▶ [REQUIRED TASK]: Could you lay out the rows below as a Markdown table with the columns Number and Row, numbering each row and skipping any blank lines? Leave the pictures out.
Start of RECORDS PROVIDED
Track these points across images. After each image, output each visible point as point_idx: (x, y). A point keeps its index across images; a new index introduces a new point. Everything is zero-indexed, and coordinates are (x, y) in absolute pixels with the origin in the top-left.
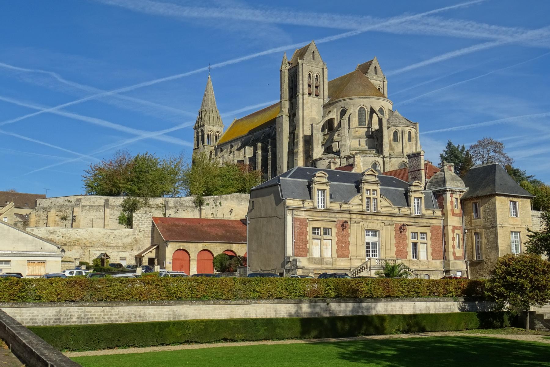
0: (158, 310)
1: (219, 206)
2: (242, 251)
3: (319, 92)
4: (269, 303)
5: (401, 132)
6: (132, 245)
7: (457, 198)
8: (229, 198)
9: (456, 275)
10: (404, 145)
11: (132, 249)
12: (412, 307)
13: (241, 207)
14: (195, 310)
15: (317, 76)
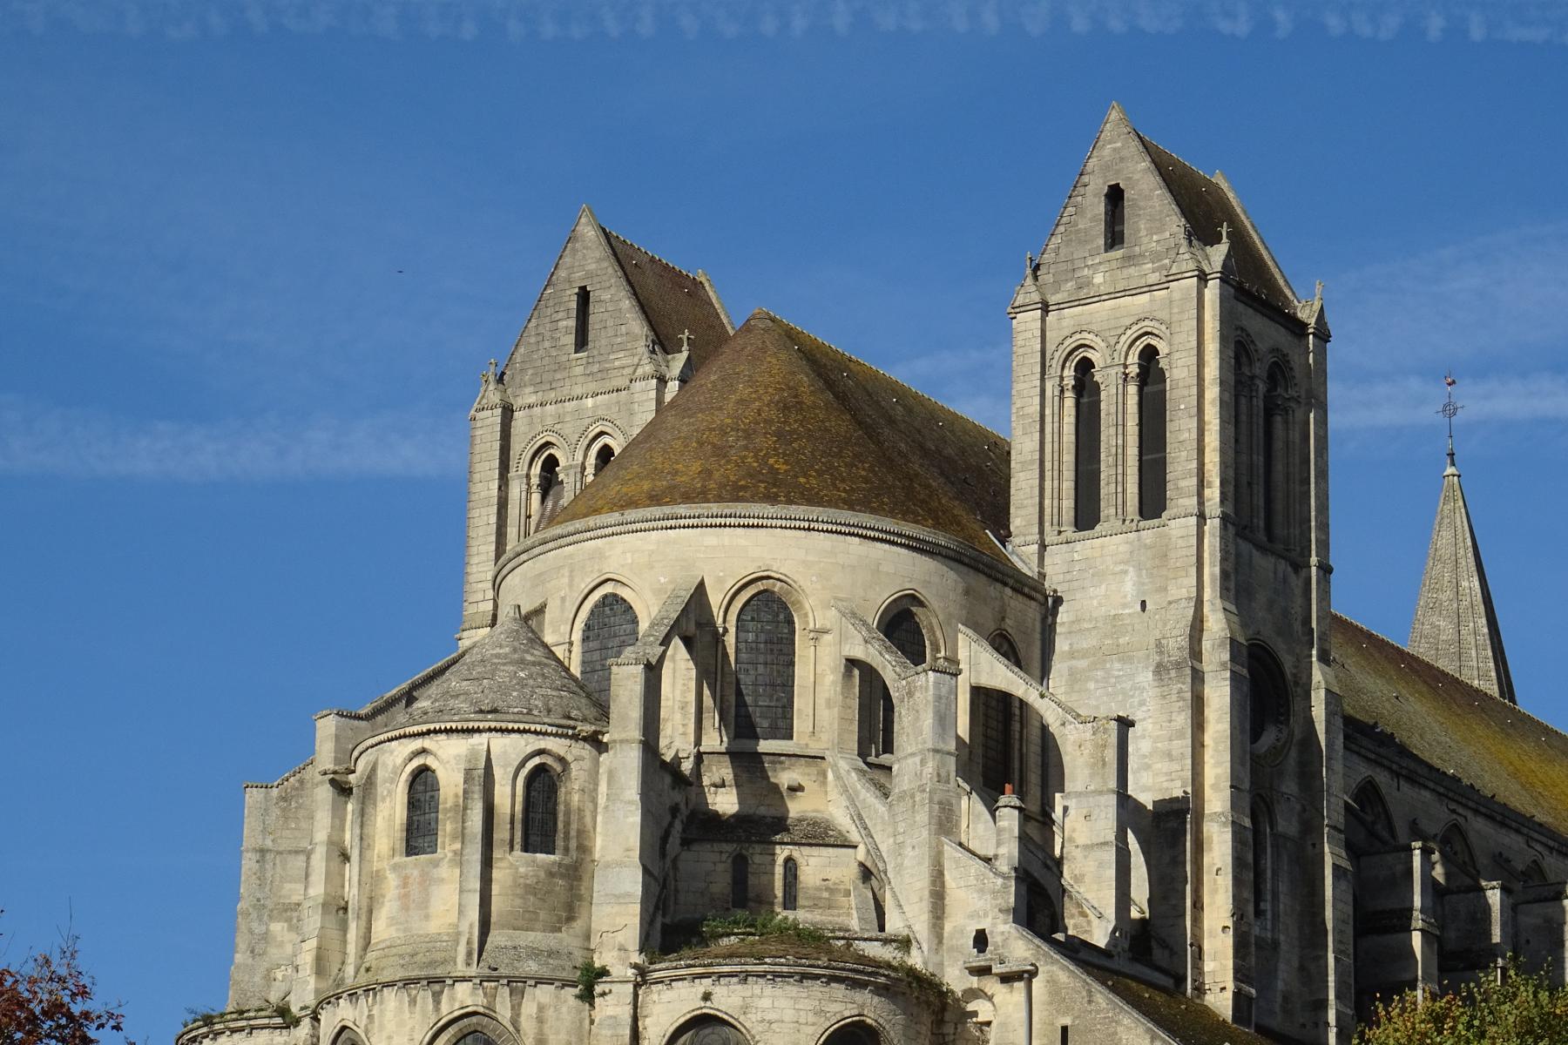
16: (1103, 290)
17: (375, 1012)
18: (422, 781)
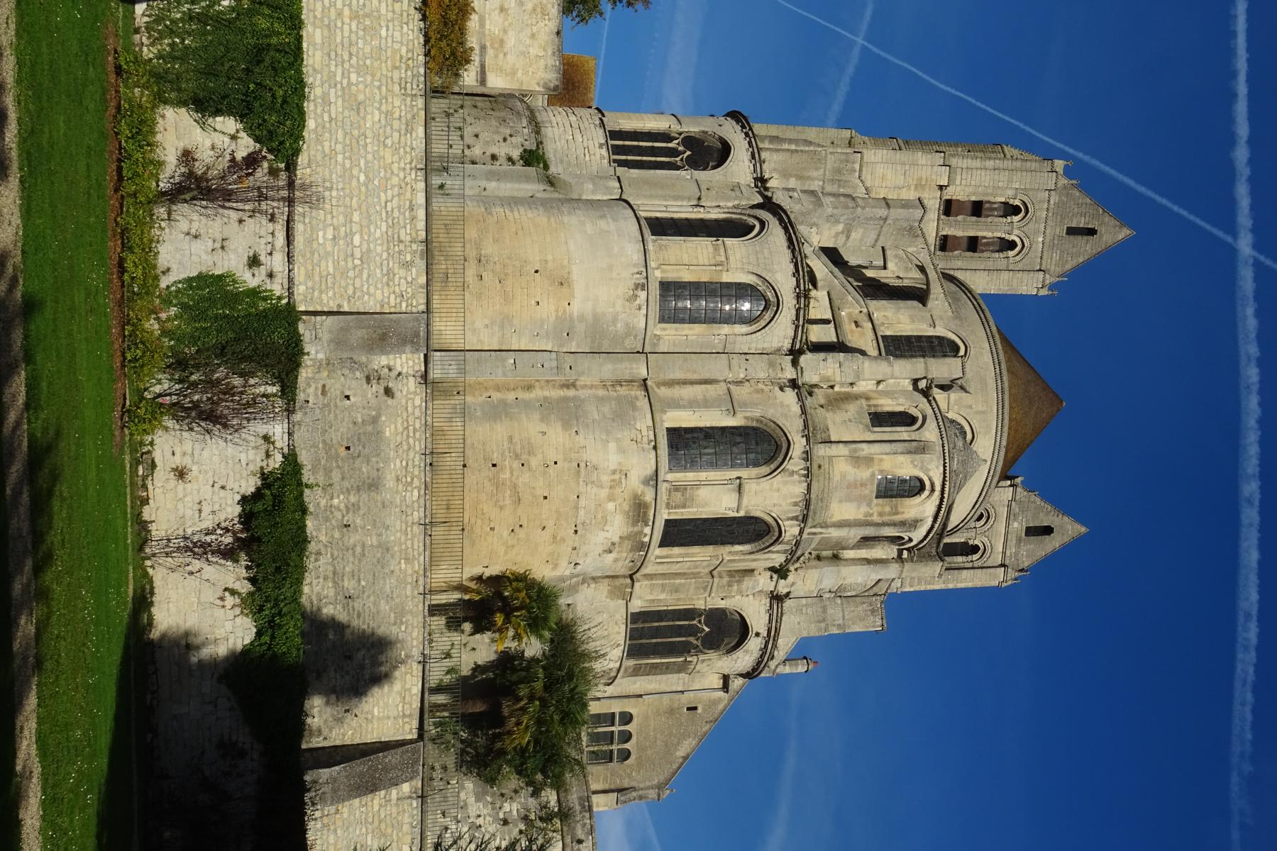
End of RECORDS PROVIDED
▶ [FULL OUTPUT]:
| Number | Row |
|---|---|
| 1 | Track these points across images. After each image, output each visible point as point_idx: (x, y). A point keeps its index across images; a new index introduces a new point. Everything is zero-indexed, and coordinates are (x, y) in absolute pixels with the origin in the top-left. |
| 2 | 0: (158, 310) |
| 3 | 1: (219, 206) |
| 4 | 2: (242, 251) |
| 5 | 3: (319, 92) |
| 6 | 4: (269, 303) |
| 7 | 5: (401, 132) |
| 8 | 6: (132, 245) |
| 9 | 7: (457, 198) |
| 10 | 8: (229, 198) |
| 11 | 9: (456, 275) |
| 12 | 10: (404, 145) |
| 13 | 11: (132, 249) |
| 14 | 12: (412, 307) |
| 15 | 13: (241, 207) |
| 16 | 14: (195, 310) |
| 17 | 15: (317, 76) |
| 18 | 16: (1103, 290) |
| 19 | 17: (375, 1012) |
| 20 | 18: (422, 781) |